*** Begin section ***

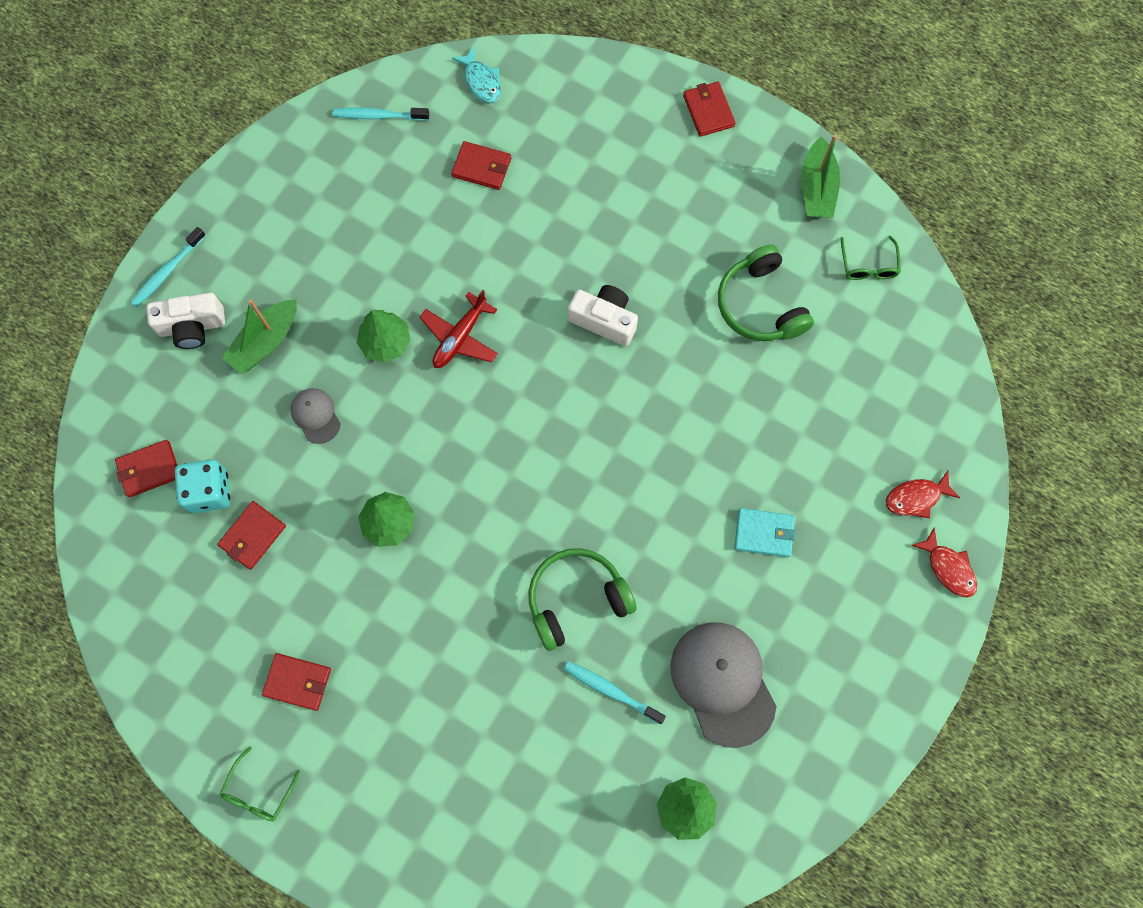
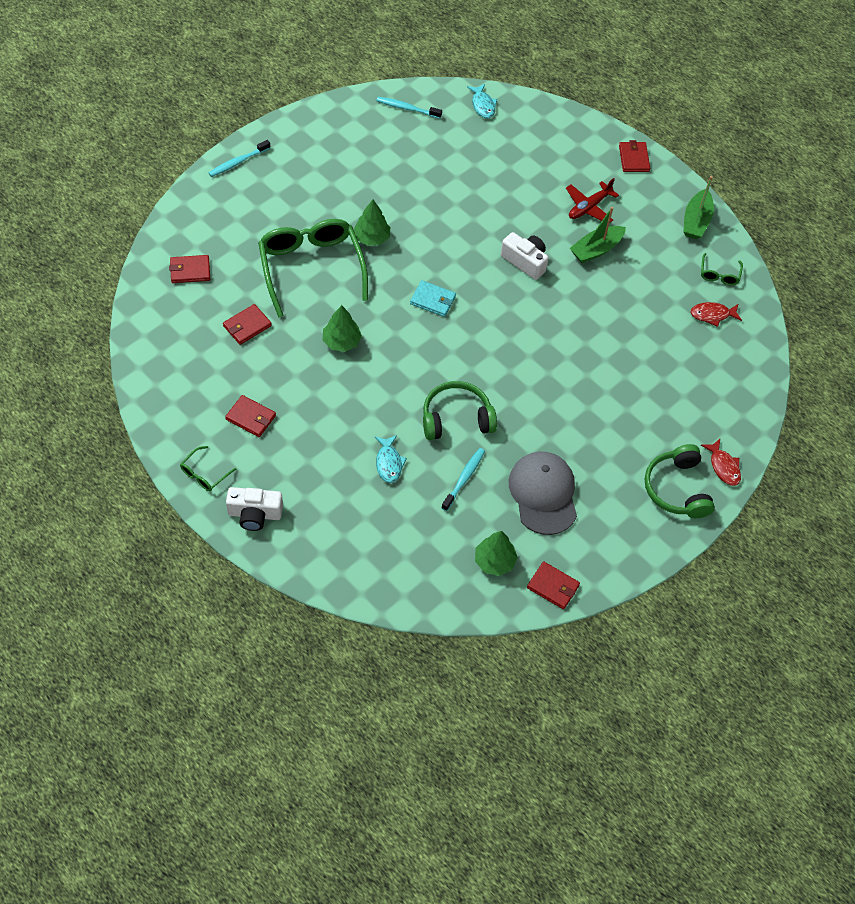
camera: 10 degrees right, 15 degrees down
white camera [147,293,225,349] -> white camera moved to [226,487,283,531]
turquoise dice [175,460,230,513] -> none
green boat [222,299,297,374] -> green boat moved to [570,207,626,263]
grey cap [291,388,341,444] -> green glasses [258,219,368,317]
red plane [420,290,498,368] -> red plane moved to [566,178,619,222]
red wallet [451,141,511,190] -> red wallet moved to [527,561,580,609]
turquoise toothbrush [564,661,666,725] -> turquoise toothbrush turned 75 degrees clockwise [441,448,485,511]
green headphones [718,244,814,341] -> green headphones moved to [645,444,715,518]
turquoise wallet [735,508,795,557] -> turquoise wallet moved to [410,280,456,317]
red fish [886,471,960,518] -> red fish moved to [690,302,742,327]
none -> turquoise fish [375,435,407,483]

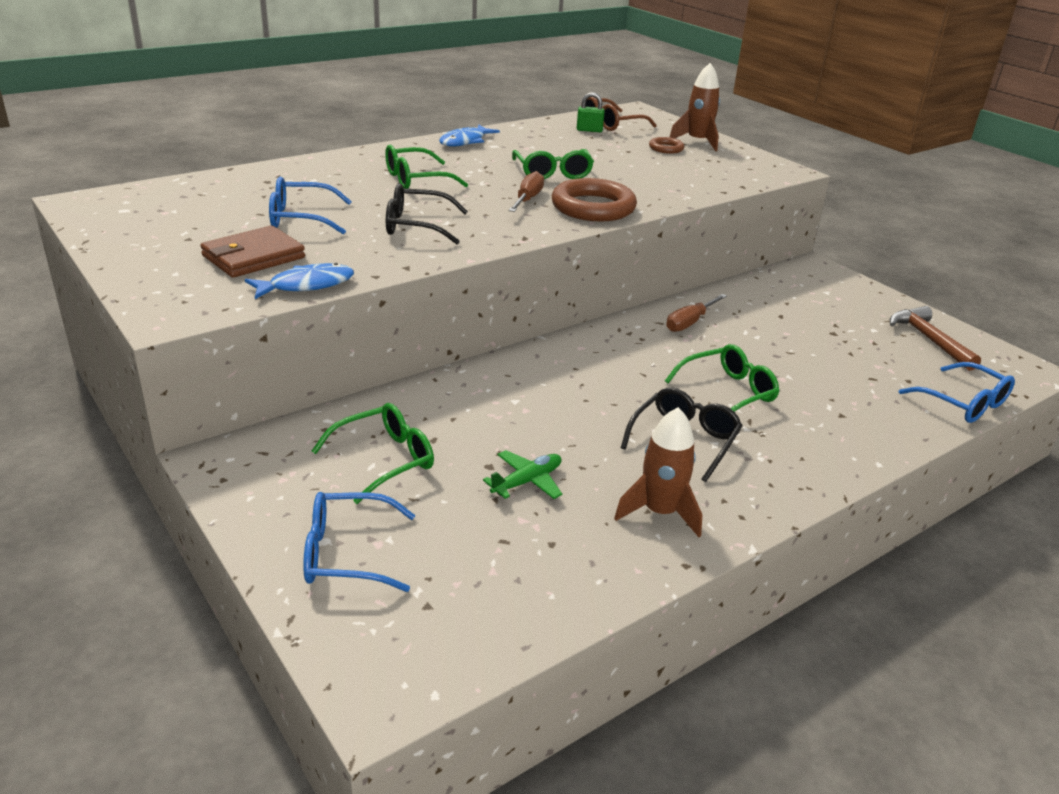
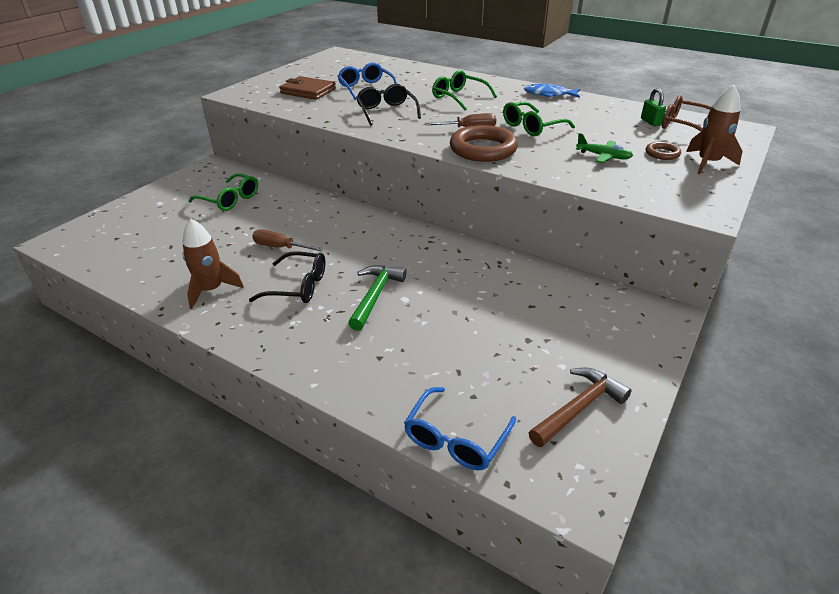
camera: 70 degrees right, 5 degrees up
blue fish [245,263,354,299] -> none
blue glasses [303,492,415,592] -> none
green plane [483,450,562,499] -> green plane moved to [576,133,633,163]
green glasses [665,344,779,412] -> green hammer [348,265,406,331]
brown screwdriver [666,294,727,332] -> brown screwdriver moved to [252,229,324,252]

*** End section ***

_Work required_. Where the string "green" appears in a line of the entries above, return that line.

_Exercise output_.
green boat [222,299,297,374] -> green boat moved to [570,207,626,263]
grey cap [291,388,341,444] -> green glasses [258,219,368,317]
green headphones [718,244,814,341] -> green headphones moved to [645,444,715,518]
green plane [483,450,562,499] -> green plane moved to [576,133,633,163]
green glasses [665,344,779,412] -> green hammer [348,265,406,331]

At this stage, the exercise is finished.